**INSTRUCTION**
Filter the entries for the word "pyramid". Copy each line that has it.

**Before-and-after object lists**
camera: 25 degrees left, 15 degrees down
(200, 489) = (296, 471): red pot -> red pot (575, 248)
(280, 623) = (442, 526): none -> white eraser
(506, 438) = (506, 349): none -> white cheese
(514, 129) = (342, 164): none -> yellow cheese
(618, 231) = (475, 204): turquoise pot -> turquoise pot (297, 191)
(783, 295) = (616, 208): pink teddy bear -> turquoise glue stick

---

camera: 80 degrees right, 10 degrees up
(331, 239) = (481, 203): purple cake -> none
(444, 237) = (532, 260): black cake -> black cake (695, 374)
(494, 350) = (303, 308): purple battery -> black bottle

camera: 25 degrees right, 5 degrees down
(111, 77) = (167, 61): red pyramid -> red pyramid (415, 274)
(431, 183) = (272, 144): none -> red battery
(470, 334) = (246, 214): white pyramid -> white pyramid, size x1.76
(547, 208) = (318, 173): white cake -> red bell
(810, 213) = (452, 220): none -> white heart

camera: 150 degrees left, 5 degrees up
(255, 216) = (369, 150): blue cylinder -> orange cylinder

**EXERCISE SOLUTION**
(111, 77) = (167, 61): red pyramid -> red pyramid (415, 274)
(470, 334) = (246, 214): white pyramid -> white pyramid, size x1.76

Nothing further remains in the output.